- EXERCISE INSTRUCTIONS: Your task is to copy the lines of the data below from the line holding "filing cabinet: (607, 358)" through the line holding "chair: (679, 855)", inclusive, exactly and with nothing added.

- DATA PROVIDED:
··········

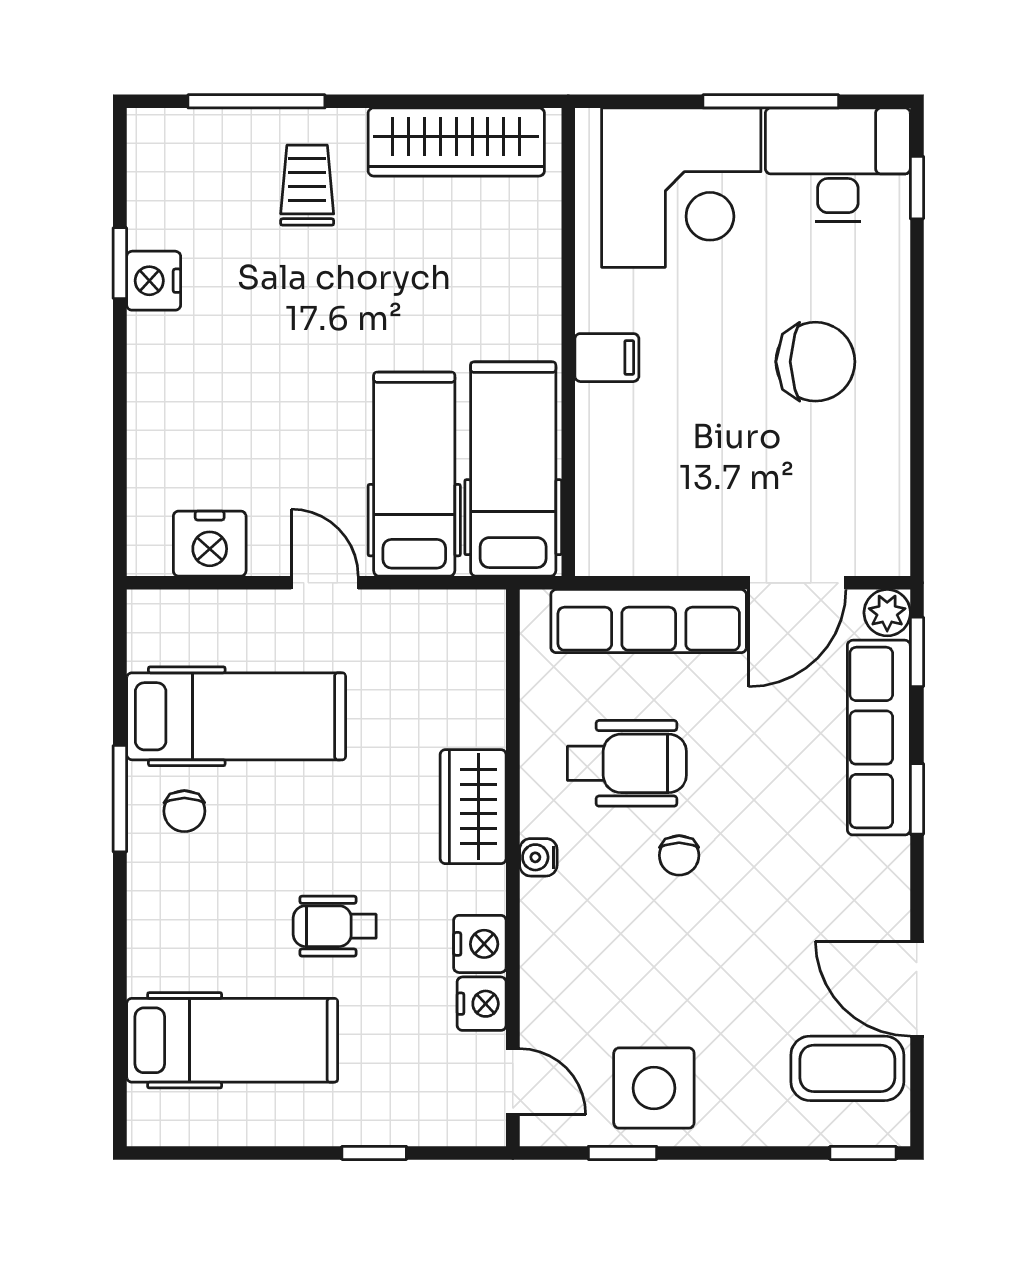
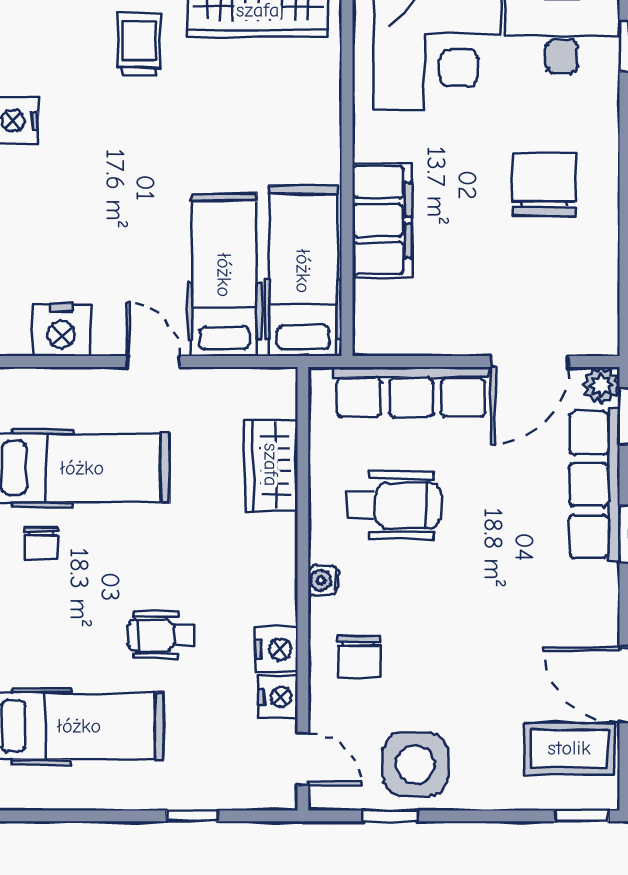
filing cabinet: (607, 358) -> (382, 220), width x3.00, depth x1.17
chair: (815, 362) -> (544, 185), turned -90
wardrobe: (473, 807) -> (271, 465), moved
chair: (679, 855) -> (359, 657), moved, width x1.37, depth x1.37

··········

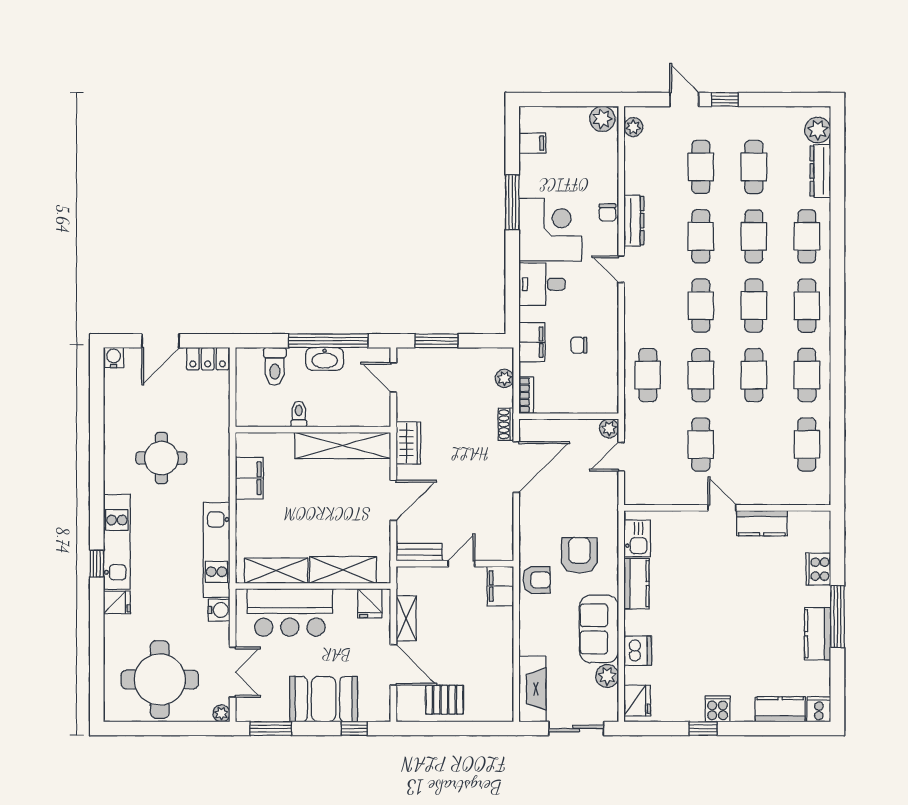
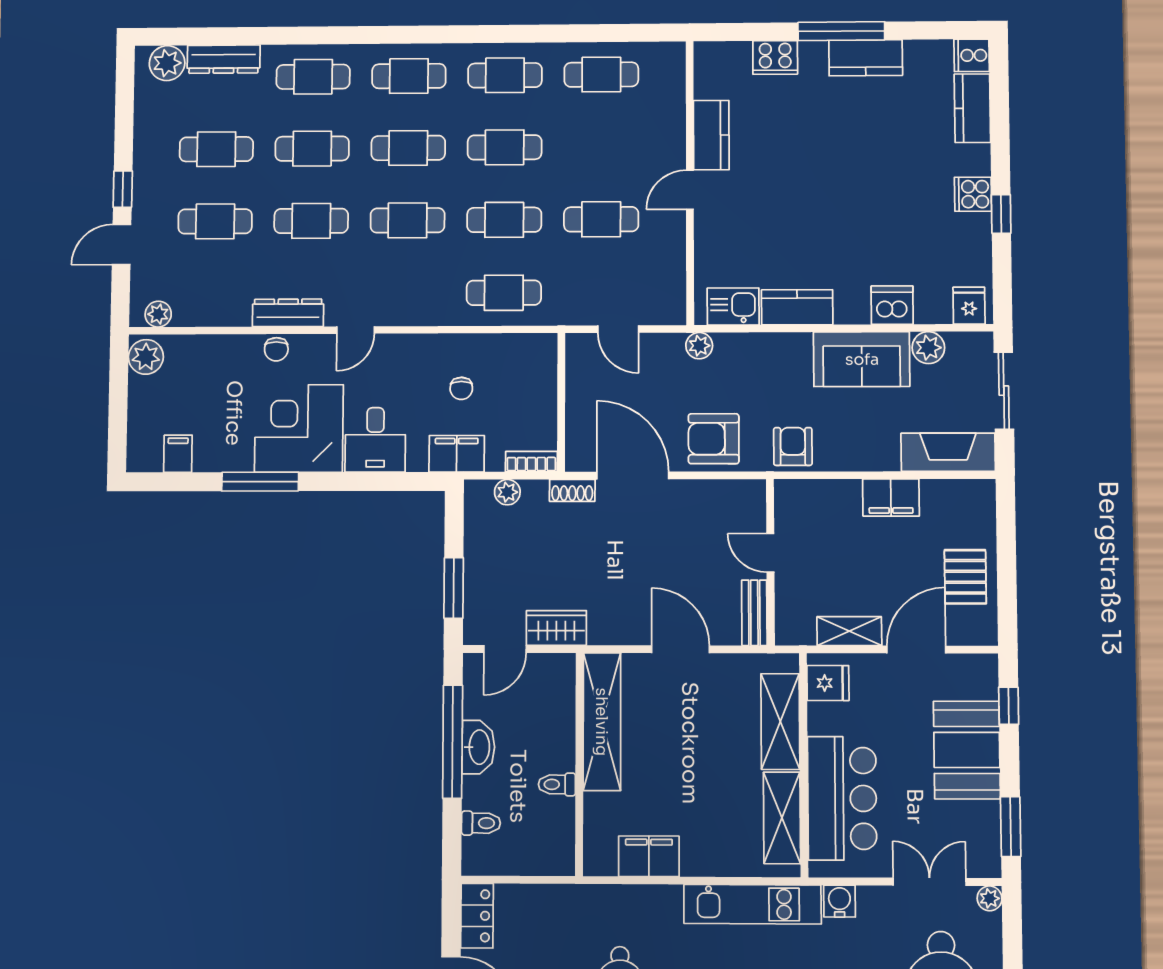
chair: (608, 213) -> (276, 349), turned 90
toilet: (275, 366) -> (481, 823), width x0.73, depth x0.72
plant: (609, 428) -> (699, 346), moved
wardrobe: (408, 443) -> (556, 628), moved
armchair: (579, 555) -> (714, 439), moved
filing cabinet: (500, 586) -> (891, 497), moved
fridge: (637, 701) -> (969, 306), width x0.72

··········

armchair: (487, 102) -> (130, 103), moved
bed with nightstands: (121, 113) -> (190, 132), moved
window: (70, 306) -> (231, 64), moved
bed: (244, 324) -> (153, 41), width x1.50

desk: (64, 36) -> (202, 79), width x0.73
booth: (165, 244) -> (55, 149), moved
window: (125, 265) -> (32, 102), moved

··········

- SOLVED PROBLEM:
filing cabinet: (607, 358) -> (382, 220), width x3.00, depth x1.17
chair: (815, 362) -> (544, 185), turned -90
wardrobe: (473, 807) -> (271, 465), moved
chair: (679, 855) -> (359, 657), moved, width x1.37, depth x1.37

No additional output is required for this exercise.